Retype the records in full, and please keep the pictures out of the copy.

Change listing data

►

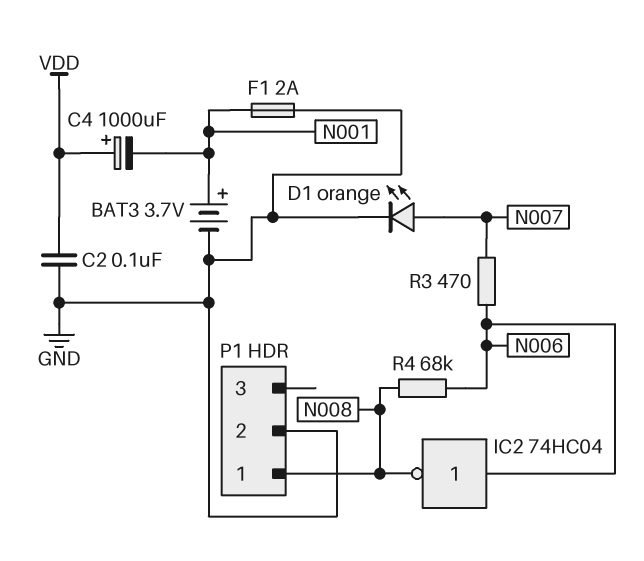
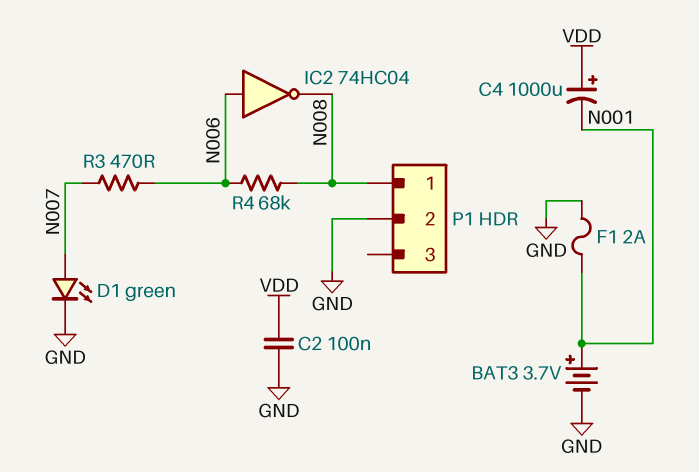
D1: LED orange (A N007, K GND) -> LED green (A N007, K GND)

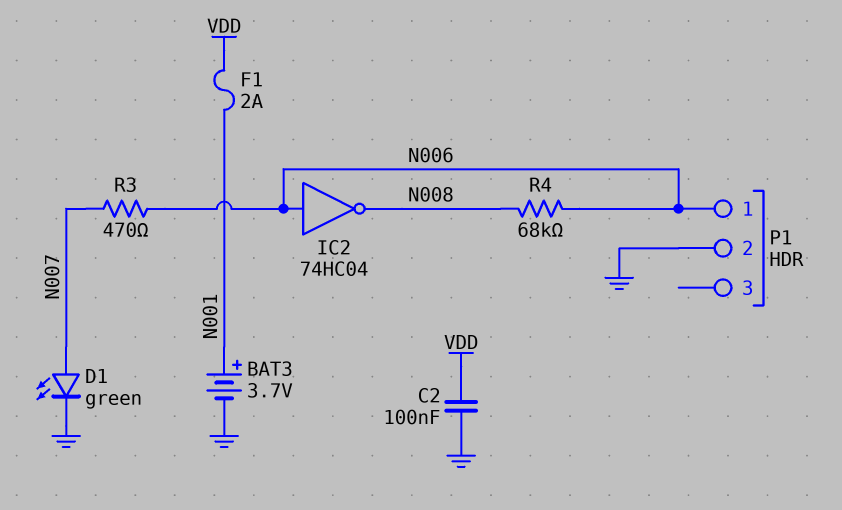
C4: 1000uF (plus VDD, minus N001) -> none
F1: 2A (GND, N001) -> 2A (N001, VDD)
P1 pin 1: N008 -> N006

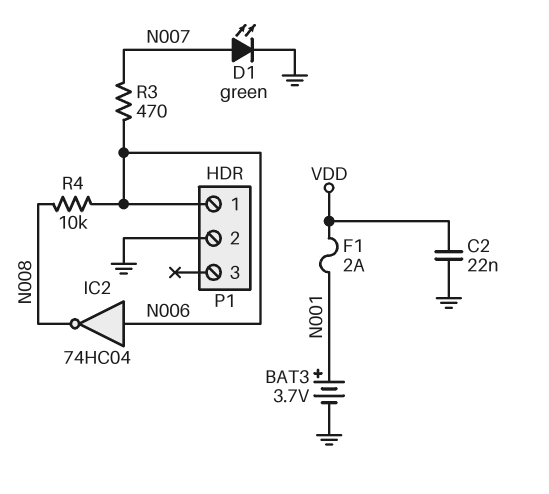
C2: 100nF (GND, VDD) -> 22nF (GND, VDD)
R4: 68k (N006, N008) -> 10k (N006, N008)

◄

Exercise result
D1: LED orange (A N007, K GND) -> LED green (A N007, K GND)

C4: 1000uF (plus VDD, minus N001) -> none
F1: 2A (GND, N001) -> 2A (N001, VDD)
P1 pin 1: N008 -> N006

C2: 100nF (GND, VDD) -> 22nF (GND, VDD)
R4: 68k (N006, N008) -> 10k (N006, N008)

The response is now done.